(Stored data)
════════

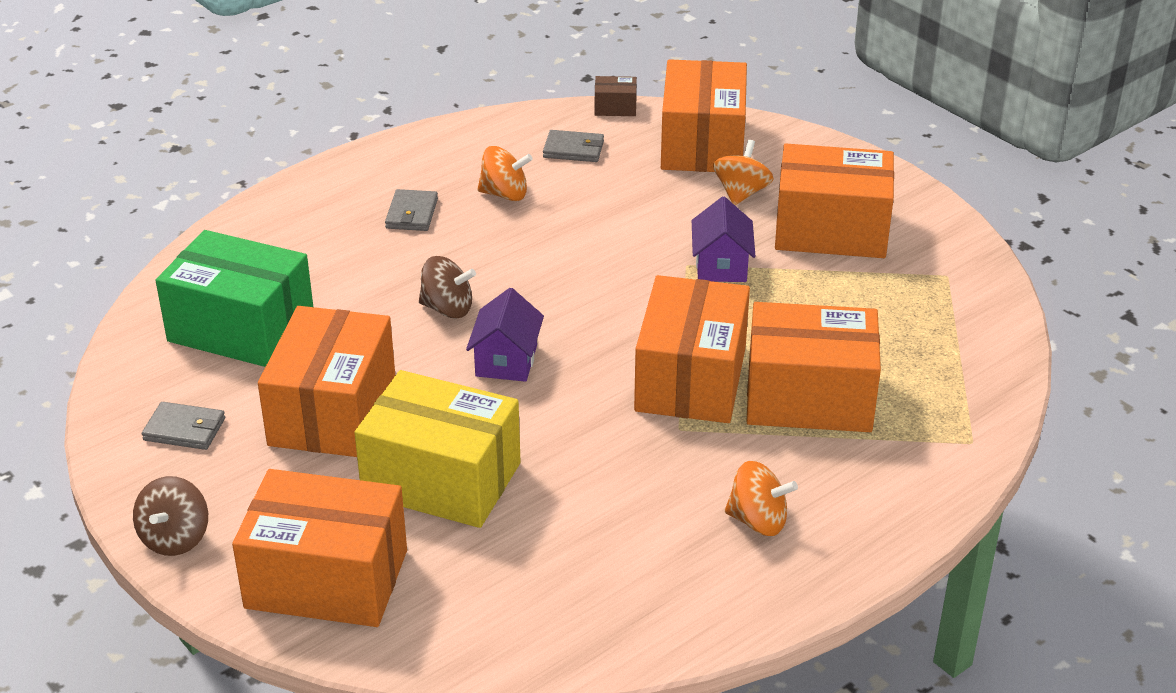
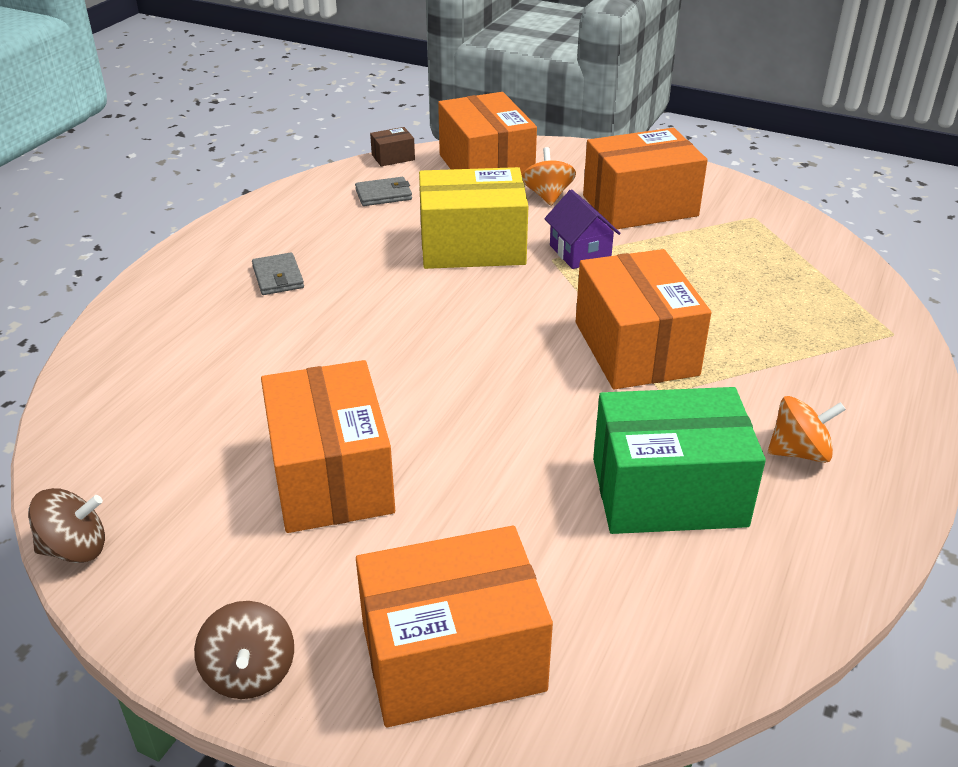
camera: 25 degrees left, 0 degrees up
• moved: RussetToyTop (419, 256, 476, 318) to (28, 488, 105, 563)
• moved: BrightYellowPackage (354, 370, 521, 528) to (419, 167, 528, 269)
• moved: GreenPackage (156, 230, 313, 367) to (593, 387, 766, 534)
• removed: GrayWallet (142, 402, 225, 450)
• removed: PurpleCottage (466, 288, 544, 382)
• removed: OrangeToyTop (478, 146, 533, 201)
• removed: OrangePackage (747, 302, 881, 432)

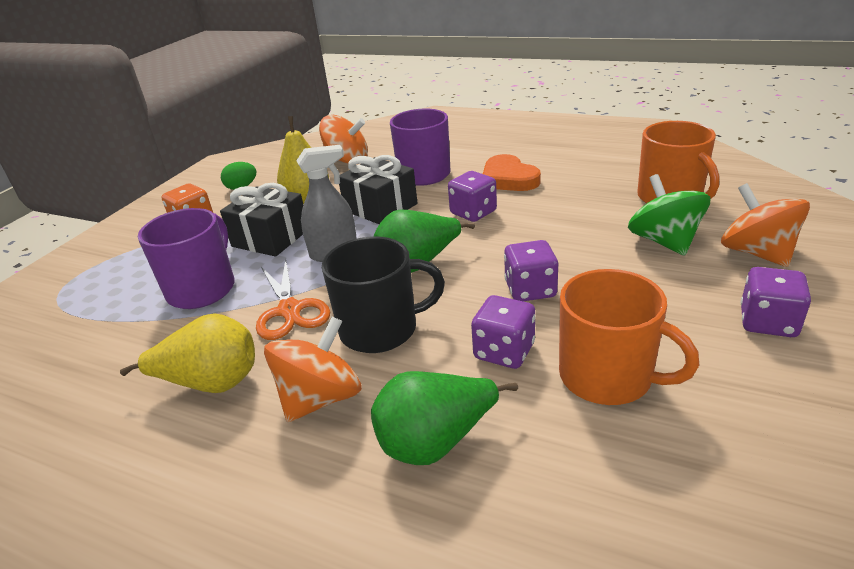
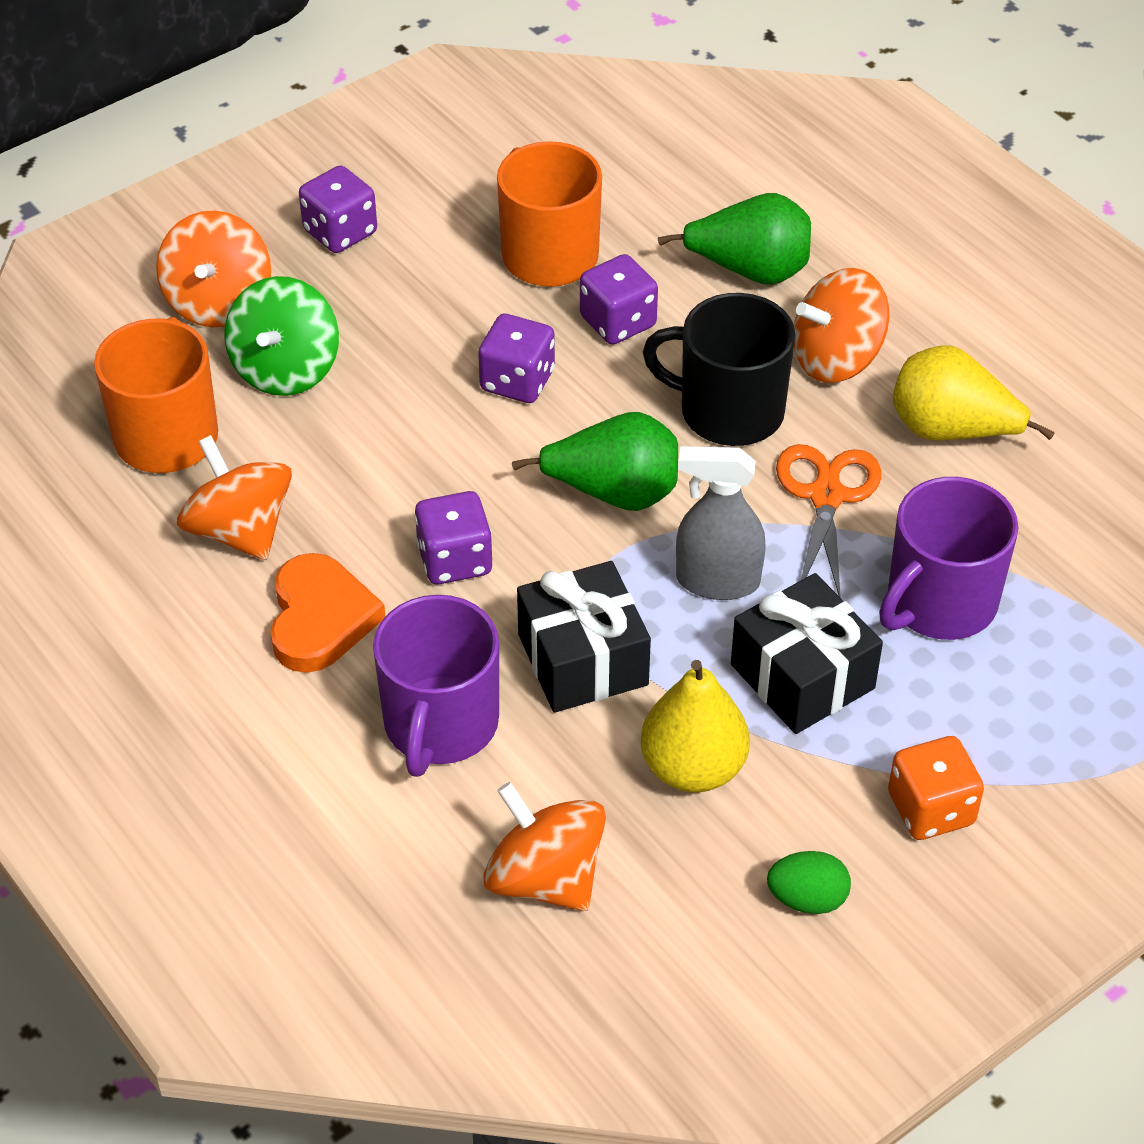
camera: 155 degrees left, 15 degrees up
• added: OrangeToyTop (177, 435, 292, 560)

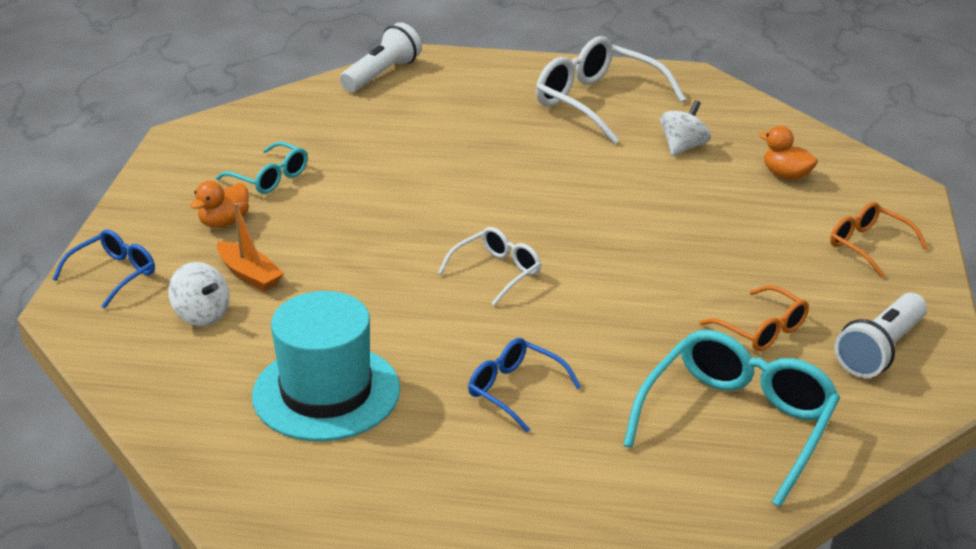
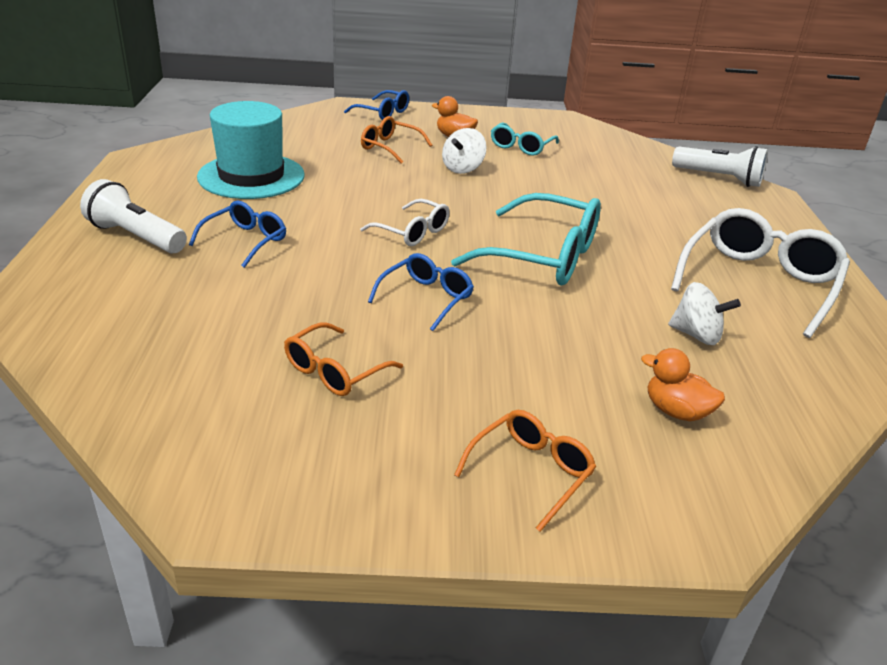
camera: 80 degrees right, 0 degrees up
• moved: SnowWhiteFlashlight (834, 293, 927, 378) to (80, 179, 187, 253)
• replaced: OrangeSailboat (217, 203, 284, 291) to OrangeEyeglasses (361, 116, 432, 164)
• added: CobaltEyeglasses (368, 253, 474, 331)
• moved: SnowWhiteToyTop (168, 262, 229, 326) to (442, 128, 486, 174)
• moved: AquaEyeglasses (623, 330, 840, 507) to (451, 193, 601, 285)
• turned: OrangeToyDuck (759, 126, 818, 181) = (641, 348, 725, 421) 90 degrees counterclockwise

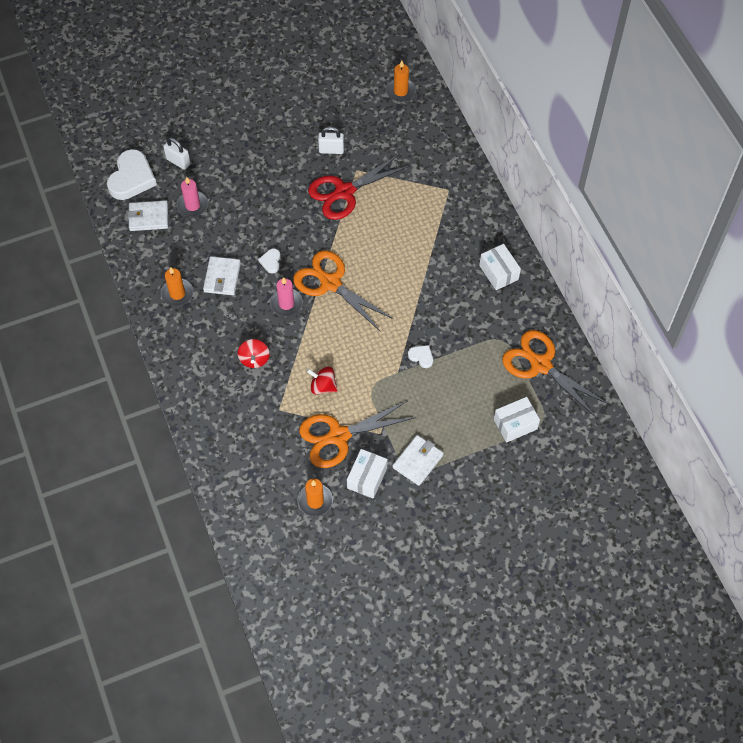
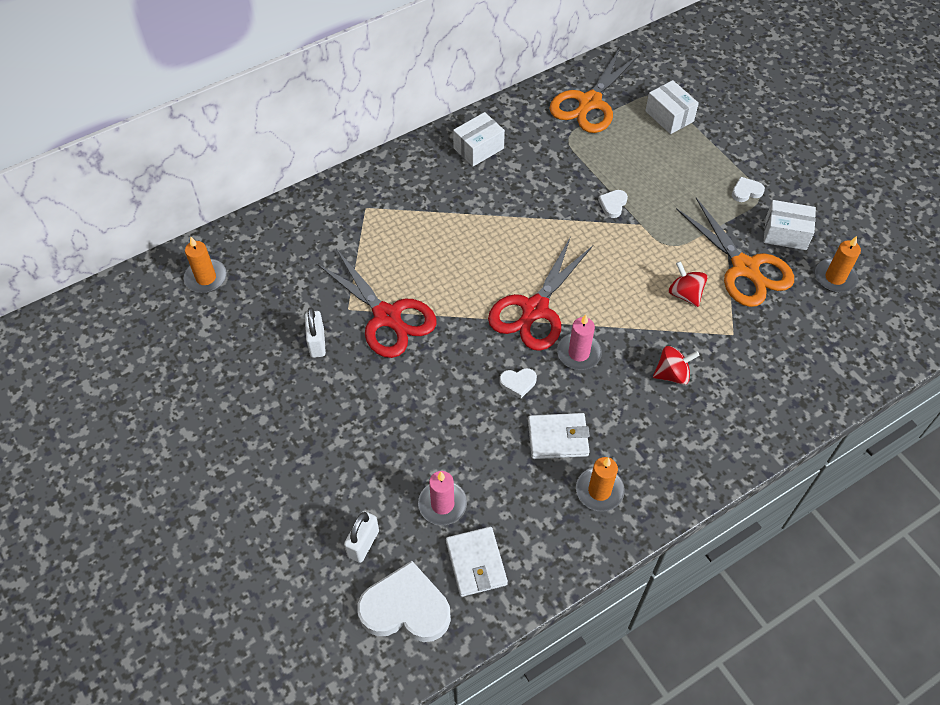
camera: 100 degrees left, 5 degrees down
• recoloured: OrangePairOfScissors (293, 250, 394, 331) to CrimsonPairOfScissors (488, 236, 593, 351)
• turned: CrimsonToyTop (307, 367, 338, 394) = (669, 261, 707, 307) 135 degrees clockwise
• replaced: SnowWhiteWallet (393, 435, 444, 486) to SnowWhiteLoveHeart (732, 177, 765, 202)

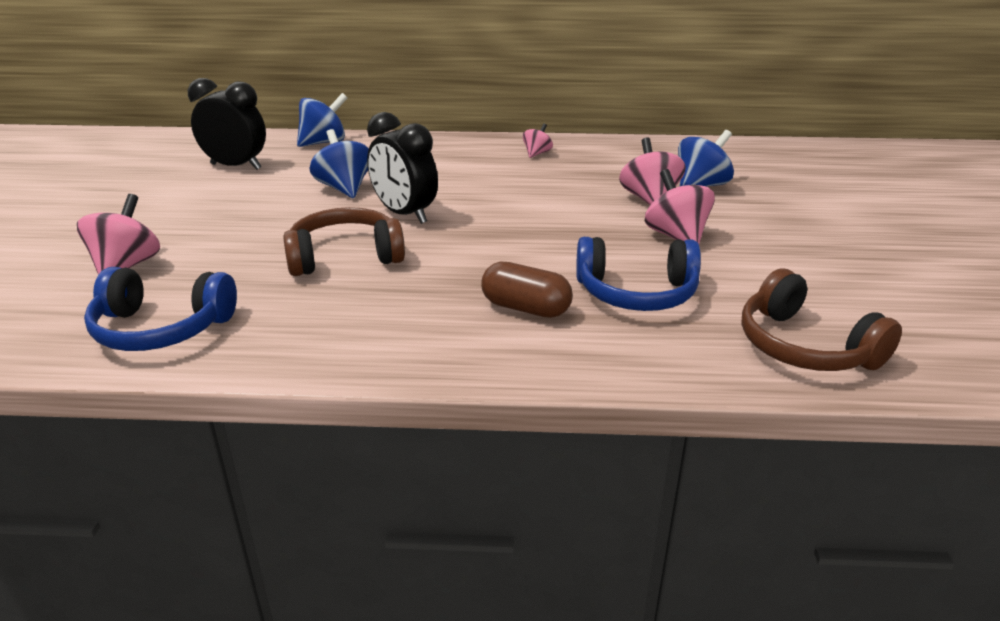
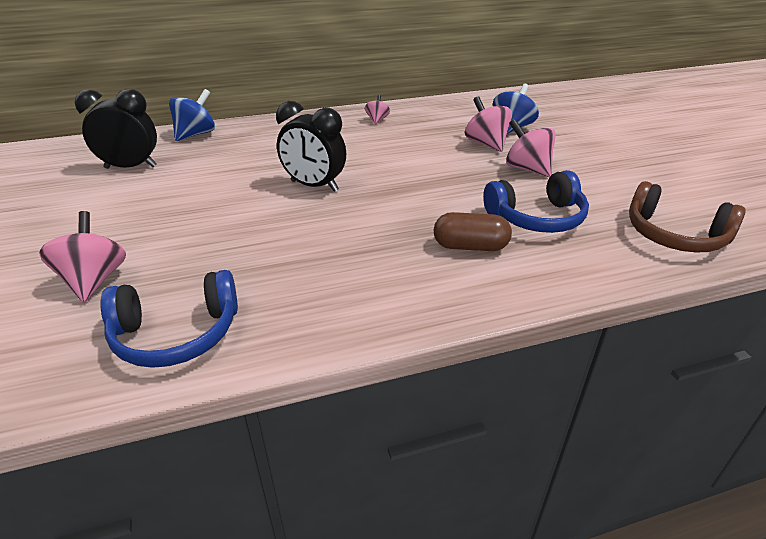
camera: 20 degrees left, 5 degrees up
• removed: RussetHeadphones (283, 207, 405, 276)
• removed: CobaltToyTop (310, 129, 369, 198)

════════

* HOW TO COMPLETE THIS TASK
Each line from the one containing "288, 544, 382)" to the final line of the data must be printed exactly, both included, with nothing else and no pictures.

* EXERCISE ANSWER
• removed: PurpleCottage (466, 288, 544, 382)
• removed: OrangeToyTop (478, 146, 533, 201)
• removed: OrangePackage (747, 302, 881, 432)

camera: 155 degrees left, 15 degrees up
• added: OrangeToyTop (177, 435, 292, 560)

camera: 80 degrees right, 0 degrees up
• moved: SnowWhiteFlashlight (834, 293, 927, 378) to (80, 179, 187, 253)
• replaced: OrangeSailboat (217, 203, 284, 291) to OrangeEyeglasses (361, 116, 432, 164)
• added: CobaltEyeglasses (368, 253, 474, 331)
• moved: SnowWhiteToyTop (168, 262, 229, 326) to (442, 128, 486, 174)
• moved: AquaEyeglasses (623, 330, 840, 507) to (451, 193, 601, 285)
• turned: OrangeToyDuck (759, 126, 818, 181) = (641, 348, 725, 421) 90 degrees counterclockwise

camera: 100 degrees left, 5 degrees down
• recoloured: OrangePairOfScissors (293, 250, 394, 331) to CrimsonPairOfScissors (488, 236, 593, 351)
• turned: CrimsonToyTop (307, 367, 338, 394) = (669, 261, 707, 307) 135 degrees clockwise
• replaced: SnowWhiteWallet (393, 435, 444, 486) to SnowWhiteLoveHeart (732, 177, 765, 202)

camera: 20 degrees left, 5 degrees up
• removed: RussetHeadphones (283, 207, 405, 276)
• removed: CobaltToyTop (310, 129, 369, 198)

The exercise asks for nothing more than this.